- [TASK STATEMENT] Only the lines from the start of the entries up to and including the line with "TFT1 pin SDI: D10 -> D3" should be written out, exactly as they stand.

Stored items
◇ ◇ ◇
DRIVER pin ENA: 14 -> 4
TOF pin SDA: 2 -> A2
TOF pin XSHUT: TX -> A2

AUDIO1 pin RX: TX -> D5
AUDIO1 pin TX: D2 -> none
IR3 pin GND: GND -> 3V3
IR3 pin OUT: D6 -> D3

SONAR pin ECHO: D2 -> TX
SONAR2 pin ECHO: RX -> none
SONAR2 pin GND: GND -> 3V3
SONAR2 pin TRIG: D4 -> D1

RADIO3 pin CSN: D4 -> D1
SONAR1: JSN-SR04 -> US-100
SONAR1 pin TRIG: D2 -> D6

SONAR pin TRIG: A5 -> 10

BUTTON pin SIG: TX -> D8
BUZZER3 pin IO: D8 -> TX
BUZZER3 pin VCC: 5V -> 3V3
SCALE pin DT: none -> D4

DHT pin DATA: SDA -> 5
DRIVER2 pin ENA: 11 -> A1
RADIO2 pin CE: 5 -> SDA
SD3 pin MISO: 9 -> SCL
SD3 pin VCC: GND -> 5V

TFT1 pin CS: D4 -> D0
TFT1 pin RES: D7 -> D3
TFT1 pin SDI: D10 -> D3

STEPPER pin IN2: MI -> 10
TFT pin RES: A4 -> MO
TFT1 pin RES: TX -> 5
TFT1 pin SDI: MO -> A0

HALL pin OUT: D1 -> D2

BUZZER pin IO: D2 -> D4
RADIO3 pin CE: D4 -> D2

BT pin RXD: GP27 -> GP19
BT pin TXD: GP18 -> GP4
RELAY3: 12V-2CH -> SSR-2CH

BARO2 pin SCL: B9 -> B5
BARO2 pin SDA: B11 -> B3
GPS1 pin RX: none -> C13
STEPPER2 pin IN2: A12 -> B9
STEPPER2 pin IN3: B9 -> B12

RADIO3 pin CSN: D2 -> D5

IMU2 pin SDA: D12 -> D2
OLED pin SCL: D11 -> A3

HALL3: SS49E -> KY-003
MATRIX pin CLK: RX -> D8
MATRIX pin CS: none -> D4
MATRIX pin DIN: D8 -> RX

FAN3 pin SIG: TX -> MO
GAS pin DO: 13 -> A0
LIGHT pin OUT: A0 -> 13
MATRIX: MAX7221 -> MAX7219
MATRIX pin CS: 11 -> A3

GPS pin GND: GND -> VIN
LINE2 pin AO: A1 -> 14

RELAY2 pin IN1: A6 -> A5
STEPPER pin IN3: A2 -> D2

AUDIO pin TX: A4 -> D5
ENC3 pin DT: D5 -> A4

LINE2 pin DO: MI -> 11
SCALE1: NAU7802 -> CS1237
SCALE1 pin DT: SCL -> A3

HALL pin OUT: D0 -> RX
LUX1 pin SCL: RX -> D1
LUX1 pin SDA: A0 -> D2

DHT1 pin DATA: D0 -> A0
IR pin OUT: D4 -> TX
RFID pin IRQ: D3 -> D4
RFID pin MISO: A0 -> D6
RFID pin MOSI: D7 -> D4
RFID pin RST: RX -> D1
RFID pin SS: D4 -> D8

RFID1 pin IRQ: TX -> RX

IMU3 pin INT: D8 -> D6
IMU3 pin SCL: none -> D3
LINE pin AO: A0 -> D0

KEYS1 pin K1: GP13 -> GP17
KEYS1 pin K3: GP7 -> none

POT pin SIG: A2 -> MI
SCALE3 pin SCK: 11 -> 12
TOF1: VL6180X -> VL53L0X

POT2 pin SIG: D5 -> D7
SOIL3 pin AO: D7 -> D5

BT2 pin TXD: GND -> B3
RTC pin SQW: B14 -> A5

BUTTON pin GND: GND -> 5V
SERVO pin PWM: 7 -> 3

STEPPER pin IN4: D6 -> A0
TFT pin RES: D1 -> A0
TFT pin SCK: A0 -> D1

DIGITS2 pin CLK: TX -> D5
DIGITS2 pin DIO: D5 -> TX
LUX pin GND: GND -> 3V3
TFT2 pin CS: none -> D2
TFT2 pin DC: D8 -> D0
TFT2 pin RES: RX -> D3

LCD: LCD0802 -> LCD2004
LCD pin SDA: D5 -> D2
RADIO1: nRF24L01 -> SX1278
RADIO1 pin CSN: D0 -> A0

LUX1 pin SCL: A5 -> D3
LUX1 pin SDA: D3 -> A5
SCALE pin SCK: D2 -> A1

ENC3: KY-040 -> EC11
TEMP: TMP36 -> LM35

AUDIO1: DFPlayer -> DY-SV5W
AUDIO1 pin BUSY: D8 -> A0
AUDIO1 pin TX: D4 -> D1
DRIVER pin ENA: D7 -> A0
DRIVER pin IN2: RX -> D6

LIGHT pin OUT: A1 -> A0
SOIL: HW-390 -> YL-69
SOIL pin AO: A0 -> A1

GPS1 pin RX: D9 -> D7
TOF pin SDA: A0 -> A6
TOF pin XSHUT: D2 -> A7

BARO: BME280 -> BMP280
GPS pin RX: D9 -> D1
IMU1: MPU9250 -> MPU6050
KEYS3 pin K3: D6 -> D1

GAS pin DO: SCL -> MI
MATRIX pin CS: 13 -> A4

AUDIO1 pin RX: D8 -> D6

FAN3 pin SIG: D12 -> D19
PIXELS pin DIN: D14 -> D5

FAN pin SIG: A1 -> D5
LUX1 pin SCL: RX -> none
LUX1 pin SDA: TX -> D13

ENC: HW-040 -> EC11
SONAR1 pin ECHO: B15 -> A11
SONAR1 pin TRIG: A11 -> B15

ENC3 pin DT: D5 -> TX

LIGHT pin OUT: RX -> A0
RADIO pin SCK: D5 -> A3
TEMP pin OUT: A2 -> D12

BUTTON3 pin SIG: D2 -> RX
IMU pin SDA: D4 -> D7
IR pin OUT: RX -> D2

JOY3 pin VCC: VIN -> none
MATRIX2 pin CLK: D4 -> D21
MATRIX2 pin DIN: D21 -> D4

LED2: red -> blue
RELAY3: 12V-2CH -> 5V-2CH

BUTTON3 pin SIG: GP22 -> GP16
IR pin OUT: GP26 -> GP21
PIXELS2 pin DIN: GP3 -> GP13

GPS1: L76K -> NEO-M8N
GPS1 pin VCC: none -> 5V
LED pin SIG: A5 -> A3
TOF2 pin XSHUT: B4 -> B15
◇ ◇ ◇
- [SOLUTION TO THIS TASK]
DRIVER pin ENA: 14 -> 4
TOF pin SDA: 2 -> A2
TOF pin XSHUT: TX -> A2

AUDIO1 pin RX: TX -> D5
AUDIO1 pin TX: D2 -> none
IR3 pin GND: GND -> 3V3
IR3 pin OUT: D6 -> D3

SONAR pin ECHO: D2 -> TX
SONAR2 pin ECHO: RX -> none
SONAR2 pin GND: GND -> 3V3
SONAR2 pin TRIG: D4 -> D1

RADIO3 pin CSN: D4 -> D1
SONAR1: JSN-SR04 -> US-100
SONAR1 pin TRIG: D2 -> D6

SONAR pin TRIG: A5 -> 10

BUTTON pin SIG: TX -> D8
BUZZER3 pin IO: D8 -> TX
BUZZER3 pin VCC: 5V -> 3V3
SCALE pin DT: none -> D4

DHT pin DATA: SDA -> 5
DRIVER2 pin ENA: 11 -> A1
RADIO2 pin CE: 5 -> SDA
SD3 pin MISO: 9 -> SCL
SD3 pin VCC: GND -> 5V

TFT1 pin CS: D4 -> D0
TFT1 pin RES: D7 -> D3
TFT1 pin SDI: D10 -> D3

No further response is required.